→ Records supplied
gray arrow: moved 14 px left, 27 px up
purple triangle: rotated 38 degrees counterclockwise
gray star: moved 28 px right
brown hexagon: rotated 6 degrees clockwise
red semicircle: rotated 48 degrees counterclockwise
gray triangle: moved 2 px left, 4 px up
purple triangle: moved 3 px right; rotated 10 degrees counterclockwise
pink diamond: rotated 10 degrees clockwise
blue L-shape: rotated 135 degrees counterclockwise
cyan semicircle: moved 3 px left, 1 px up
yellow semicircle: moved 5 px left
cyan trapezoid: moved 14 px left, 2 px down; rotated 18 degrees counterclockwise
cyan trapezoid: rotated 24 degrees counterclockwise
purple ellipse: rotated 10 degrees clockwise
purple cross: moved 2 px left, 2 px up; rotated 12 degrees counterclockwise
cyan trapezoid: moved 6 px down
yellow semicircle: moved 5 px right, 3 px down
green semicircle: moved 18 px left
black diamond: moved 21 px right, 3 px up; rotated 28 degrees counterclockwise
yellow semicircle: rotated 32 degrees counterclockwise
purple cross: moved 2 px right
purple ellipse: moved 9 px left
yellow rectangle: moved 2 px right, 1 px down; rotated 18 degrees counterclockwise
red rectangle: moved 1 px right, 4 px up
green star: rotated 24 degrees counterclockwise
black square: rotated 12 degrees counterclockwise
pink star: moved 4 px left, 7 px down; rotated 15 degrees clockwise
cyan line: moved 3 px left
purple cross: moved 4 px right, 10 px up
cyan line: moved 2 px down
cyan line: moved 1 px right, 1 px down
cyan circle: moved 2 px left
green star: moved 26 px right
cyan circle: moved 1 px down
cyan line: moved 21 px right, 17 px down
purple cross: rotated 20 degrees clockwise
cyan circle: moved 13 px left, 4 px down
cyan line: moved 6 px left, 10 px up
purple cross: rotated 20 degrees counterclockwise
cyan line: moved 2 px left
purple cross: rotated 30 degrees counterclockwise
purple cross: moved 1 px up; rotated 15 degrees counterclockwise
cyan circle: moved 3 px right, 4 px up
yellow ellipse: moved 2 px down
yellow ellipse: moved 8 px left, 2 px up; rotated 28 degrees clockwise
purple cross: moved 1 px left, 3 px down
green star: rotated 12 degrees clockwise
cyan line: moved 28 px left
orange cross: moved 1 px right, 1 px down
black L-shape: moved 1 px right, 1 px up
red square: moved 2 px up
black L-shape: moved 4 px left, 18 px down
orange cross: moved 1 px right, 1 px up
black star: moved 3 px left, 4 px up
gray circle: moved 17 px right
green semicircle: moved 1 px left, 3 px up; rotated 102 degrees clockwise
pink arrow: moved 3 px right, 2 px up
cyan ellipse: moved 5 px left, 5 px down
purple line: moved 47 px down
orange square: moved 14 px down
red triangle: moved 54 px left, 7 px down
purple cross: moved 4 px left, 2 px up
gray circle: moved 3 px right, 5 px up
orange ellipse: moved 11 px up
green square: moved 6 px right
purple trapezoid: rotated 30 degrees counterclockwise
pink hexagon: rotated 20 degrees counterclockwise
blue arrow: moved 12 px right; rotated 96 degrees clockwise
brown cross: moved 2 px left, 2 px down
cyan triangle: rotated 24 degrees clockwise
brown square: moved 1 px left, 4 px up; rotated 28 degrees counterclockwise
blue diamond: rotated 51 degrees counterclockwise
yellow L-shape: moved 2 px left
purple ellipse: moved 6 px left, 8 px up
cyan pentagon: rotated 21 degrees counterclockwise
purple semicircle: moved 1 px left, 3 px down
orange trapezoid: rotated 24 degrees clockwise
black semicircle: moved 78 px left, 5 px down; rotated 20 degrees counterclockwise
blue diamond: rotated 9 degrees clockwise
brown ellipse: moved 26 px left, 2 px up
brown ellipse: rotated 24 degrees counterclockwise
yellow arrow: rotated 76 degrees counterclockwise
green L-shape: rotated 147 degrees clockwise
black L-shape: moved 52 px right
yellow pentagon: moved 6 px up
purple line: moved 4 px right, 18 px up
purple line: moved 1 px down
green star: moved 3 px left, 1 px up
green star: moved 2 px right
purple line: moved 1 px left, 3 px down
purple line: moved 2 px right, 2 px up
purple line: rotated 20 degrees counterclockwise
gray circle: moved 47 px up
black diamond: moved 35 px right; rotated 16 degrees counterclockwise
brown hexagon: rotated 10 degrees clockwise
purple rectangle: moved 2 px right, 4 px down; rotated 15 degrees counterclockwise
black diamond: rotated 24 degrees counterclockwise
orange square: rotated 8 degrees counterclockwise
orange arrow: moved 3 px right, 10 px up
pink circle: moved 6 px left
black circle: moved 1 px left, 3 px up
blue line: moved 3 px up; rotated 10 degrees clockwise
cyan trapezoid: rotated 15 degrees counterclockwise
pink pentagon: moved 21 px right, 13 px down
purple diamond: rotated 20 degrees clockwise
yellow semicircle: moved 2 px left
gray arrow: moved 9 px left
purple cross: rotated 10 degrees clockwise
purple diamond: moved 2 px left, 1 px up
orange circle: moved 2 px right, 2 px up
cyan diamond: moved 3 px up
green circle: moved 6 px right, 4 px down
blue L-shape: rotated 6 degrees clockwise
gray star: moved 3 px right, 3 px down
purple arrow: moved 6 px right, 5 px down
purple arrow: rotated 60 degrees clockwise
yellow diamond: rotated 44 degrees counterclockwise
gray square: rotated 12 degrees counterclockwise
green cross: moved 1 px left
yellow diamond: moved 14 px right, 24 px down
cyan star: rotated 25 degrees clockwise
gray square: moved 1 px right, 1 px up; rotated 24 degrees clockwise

→ Exercise task
Copy every row above word for word, keeping the order unchanged.

→ Correct result
gray arrow: moved 14 px left, 27 px up
purple triangle: rotated 38 degrees counterclockwise
gray star: moved 28 px right
brown hexagon: rotated 6 degrees clockwise
red semicircle: rotated 48 degrees counterclockwise
gray triangle: moved 2 px left, 4 px up
purple triangle: moved 3 px right; rotated 10 degrees counterclockwise
pink diamond: rotated 10 degrees clockwise
blue L-shape: rotated 135 degrees counterclockwise
cyan semicircle: moved 3 px left, 1 px up
yellow semicircle: moved 5 px left
cyan trapezoid: moved 14 px left, 2 px down; rotated 18 degrees counterclockwise
cyan trapezoid: rotated 24 degrees counterclockwise
purple ellipse: rotated 10 degrees clockwise
purple cross: moved 2 px left, 2 px up; rotated 12 degrees counterclockwise
cyan trapezoid: moved 6 px down
yellow semicircle: moved 5 px right, 3 px down
green semicircle: moved 18 px left
black diamond: moved 21 px right, 3 px up; rotated 28 degrees counterclockwise
yellow semicircle: rotated 32 degrees counterclockwise
purple cross: moved 2 px right
purple ellipse: moved 9 px left
yellow rectangle: moved 2 px right, 1 px down; rotated 18 degrees counterclockwise
red rectangle: moved 1 px right, 4 px up
green star: rotated 24 degrees counterclockwise
black square: rotated 12 degrees counterclockwise
pink star: moved 4 px left, 7 px down; rotated 15 degrees clockwise
cyan line: moved 3 px left
purple cross: moved 4 px right, 10 px up
cyan line: moved 2 px down
cyan line: moved 1 px right, 1 px down
cyan circle: moved 2 px left
green star: moved 26 px right
cyan circle: moved 1 px down
cyan line: moved 21 px right, 17 px down
purple cross: rotated 20 degrees clockwise
cyan circle: moved 13 px left, 4 px down
cyan line: moved 6 px left, 10 px up
purple cross: rotated 20 degrees counterclockwise
cyan line: moved 2 px left
purple cross: rotated 30 degrees counterclockwise
purple cross: moved 1 px up; rotated 15 degrees counterclockwise
cyan circle: moved 3 px right, 4 px up
yellow ellipse: moved 2 px down
yellow ellipse: moved 8 px left, 2 px up; rotated 28 degrees clockwise
purple cross: moved 1 px left, 3 px down
green star: rotated 12 degrees clockwise
cyan line: moved 28 px left
orange cross: moved 1 px right, 1 px down
black L-shape: moved 1 px right, 1 px up
red square: moved 2 px up
black L-shape: moved 4 px left, 18 px down
orange cross: moved 1 px right, 1 px up
black star: moved 3 px left, 4 px up
gray circle: moved 17 px right
green semicircle: moved 1 px left, 3 px up; rotated 102 degrees clockwise
pink arrow: moved 3 px right, 2 px up
cyan ellipse: moved 5 px left, 5 px down
purple line: moved 47 px down
orange square: moved 14 px down
red triangle: moved 54 px left, 7 px down
purple cross: moved 4 px left, 2 px up
gray circle: moved 3 px right, 5 px up
orange ellipse: moved 11 px up
green square: moved 6 px right
purple trapezoid: rotated 30 degrees counterclockwise
pink hexagon: rotated 20 degrees counterclockwise
blue arrow: moved 12 px right; rotated 96 degrees clockwise
brown cross: moved 2 px left, 2 px down
cyan triangle: rotated 24 degrees clockwise
brown square: moved 1 px left, 4 px up; rotated 28 degrees counterclockwise
blue diamond: rotated 51 degrees counterclockwise
yellow L-shape: moved 2 px left
purple ellipse: moved 6 px left, 8 px up
cyan pentagon: rotated 21 degrees counterclockwise
purple semicircle: moved 1 px left, 3 px down
orange trapezoid: rotated 24 degrees clockwise
black semicircle: moved 78 px left, 5 px down; rotated 20 degrees counterclockwise
blue diamond: rotated 9 degrees clockwise
brown ellipse: moved 26 px left, 2 px up
brown ellipse: rotated 24 degrees counterclockwise
yellow arrow: rotated 76 degrees counterclockwise
green L-shape: rotated 147 degrees clockwise
black L-shape: moved 52 px right
yellow pentagon: moved 6 px up
purple line: moved 4 px right, 18 px up
purple line: moved 1 px down
green star: moved 3 px left, 1 px up
green star: moved 2 px right
purple line: moved 1 px left, 3 px down
purple line: moved 2 px right, 2 px up
purple line: rotated 20 degrees counterclockwise
gray circle: moved 47 px up
black diamond: moved 35 px right; rotated 16 degrees counterclockwise
brown hexagon: rotated 10 degrees clockwise
purple rectangle: moved 2 px right, 4 px down; rotated 15 degrees counterclockwise
black diamond: rotated 24 degrees counterclockwise
orange square: rotated 8 degrees counterclockwise
orange arrow: moved 3 px right, 10 px up
pink circle: moved 6 px left
black circle: moved 1 px left, 3 px up
blue line: moved 3 px up; rotated 10 degrees clockwise
cyan trapezoid: rotated 15 degrees counterclockwise
pink pentagon: moved 21 px right, 13 px down
purple diamond: rotated 20 degrees clockwise
yellow semicircle: moved 2 px left
gray arrow: moved 9 px left
purple cross: rotated 10 degrees clockwise
purple diamond: moved 2 px left, 1 px up
orange circle: moved 2 px right, 2 px up
cyan diamond: moved 3 px up
green circle: moved 6 px right, 4 px down
blue L-shape: rotated 6 degrees clockwise
gray star: moved 3 px right, 3 px down
purple arrow: moved 6 px right, 5 px down
purple arrow: rotated 60 degrees clockwise
yellow diamond: rotated 44 degrees counterclockwise
gray square: rotated 12 degrees counterclockwise
green cross: moved 1 px left
yellow diamond: moved 14 px right, 24 px down
cyan star: rotated 25 degrees clockwise
gray square: moved 1 px right, 1 px up; rotated 24 degrees clockwise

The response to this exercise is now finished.